-- DATASET RECORDS follows --
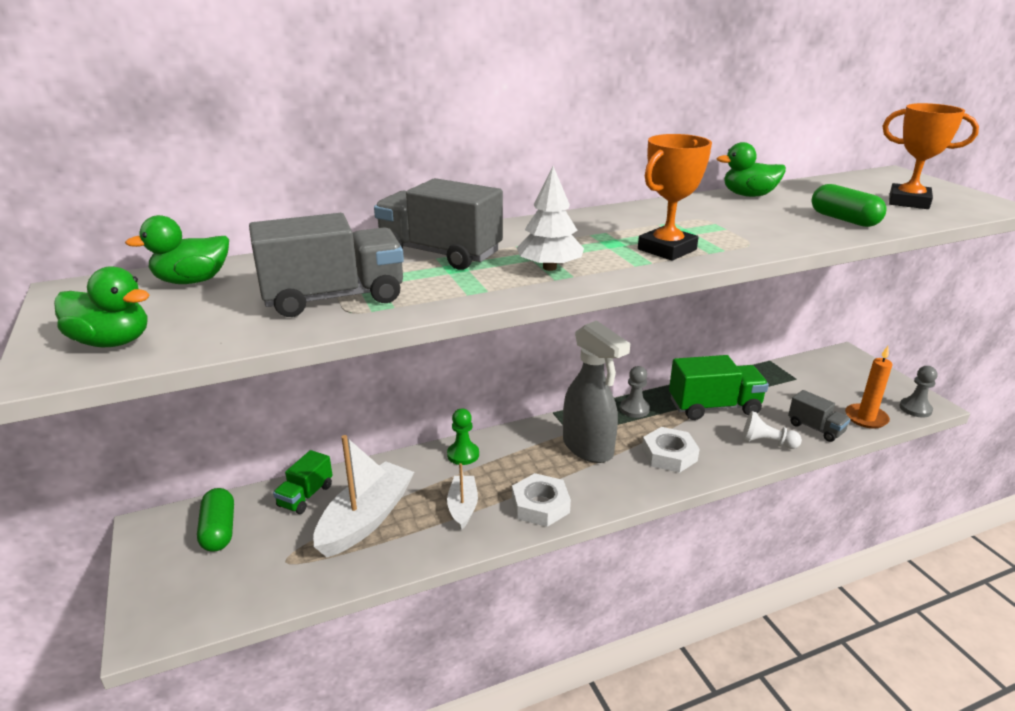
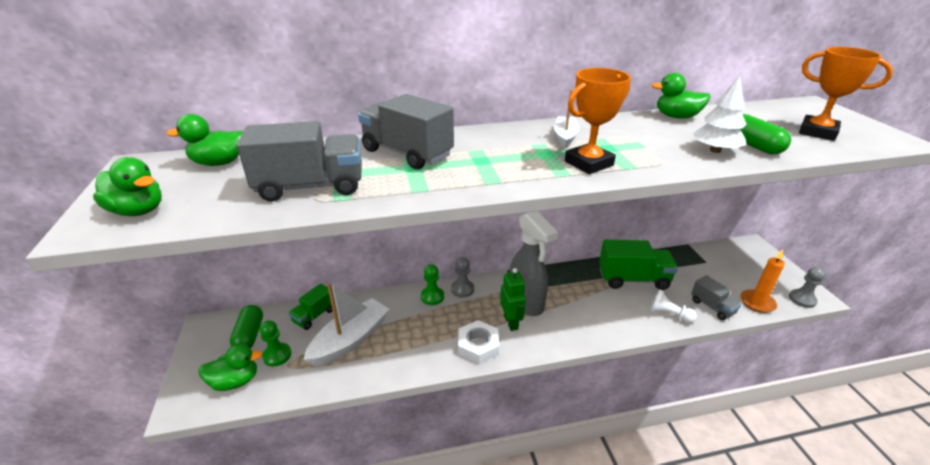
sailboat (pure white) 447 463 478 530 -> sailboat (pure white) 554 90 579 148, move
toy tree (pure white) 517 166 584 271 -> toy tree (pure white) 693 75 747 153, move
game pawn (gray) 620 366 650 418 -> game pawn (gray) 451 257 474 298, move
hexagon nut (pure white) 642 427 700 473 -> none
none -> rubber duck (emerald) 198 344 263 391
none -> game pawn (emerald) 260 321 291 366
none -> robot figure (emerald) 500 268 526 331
-- DATASET RECORDS concluded --
-- DATASET RECORDS follows --
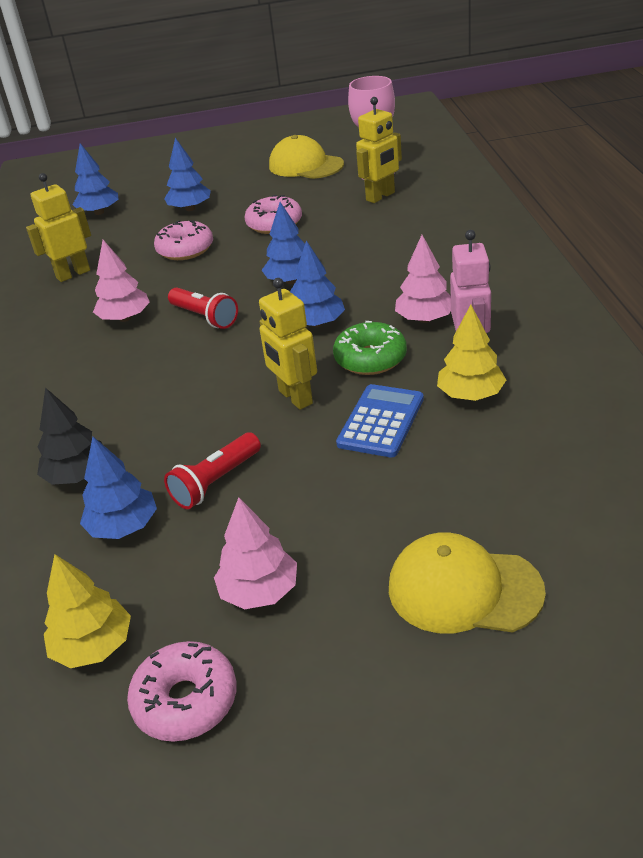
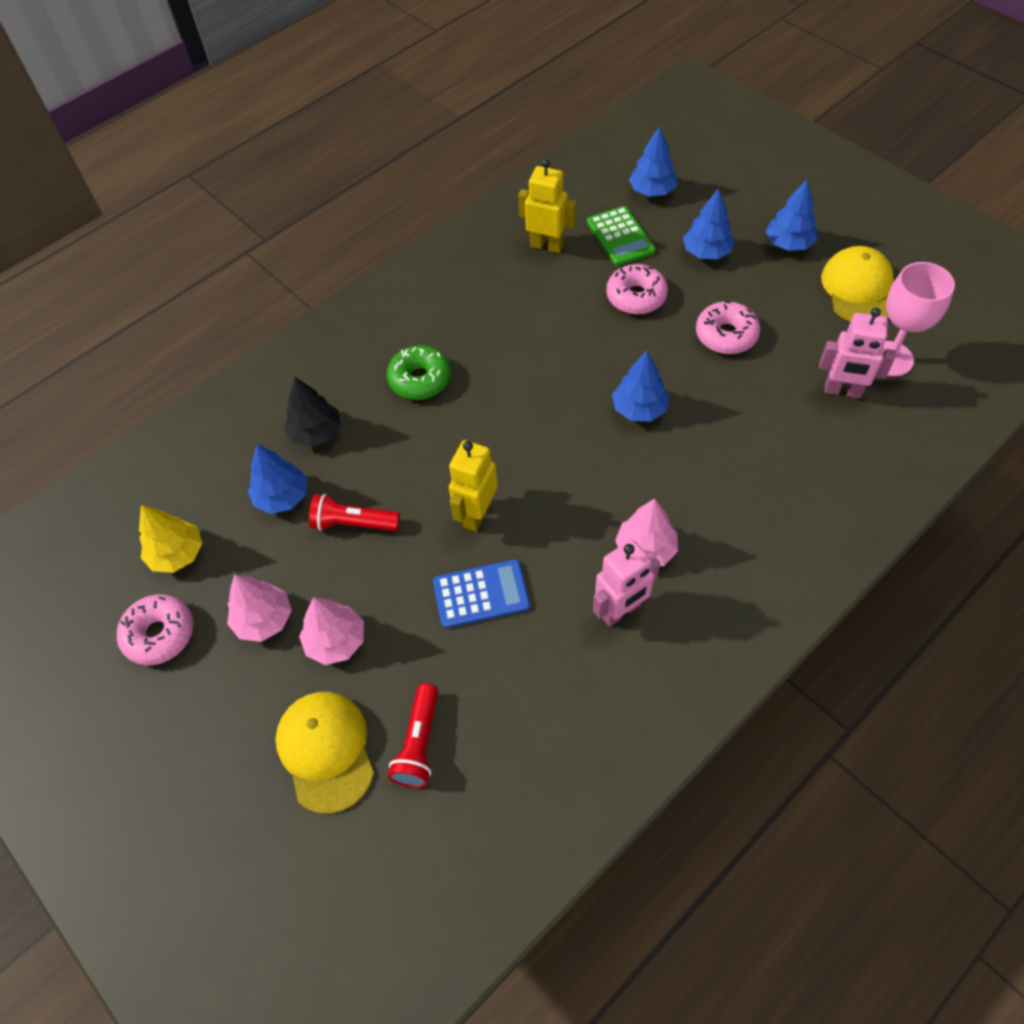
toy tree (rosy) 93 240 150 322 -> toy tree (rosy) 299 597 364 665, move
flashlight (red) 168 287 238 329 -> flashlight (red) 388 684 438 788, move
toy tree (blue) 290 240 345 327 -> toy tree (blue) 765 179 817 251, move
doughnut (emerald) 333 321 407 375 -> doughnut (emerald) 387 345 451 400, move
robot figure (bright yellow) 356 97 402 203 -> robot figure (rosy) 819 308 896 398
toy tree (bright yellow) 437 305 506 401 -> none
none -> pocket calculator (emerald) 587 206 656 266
-- DATASET RECORDS concluded --
ACTIVITY ▸ Each line above from the one with "sailboat (pure white) 447" up to and including the one with "game pawn (gray) 620" must be set down exactly, and no line outside that span may appear.

ANSWER SPACE ▸
sailboat (pure white) 447 463 478 530 -> sailboat (pure white) 554 90 579 148, move
toy tree (pure white) 517 166 584 271 -> toy tree (pure white) 693 75 747 153, move
game pawn (gray) 620 366 650 418 -> game pawn (gray) 451 257 474 298, move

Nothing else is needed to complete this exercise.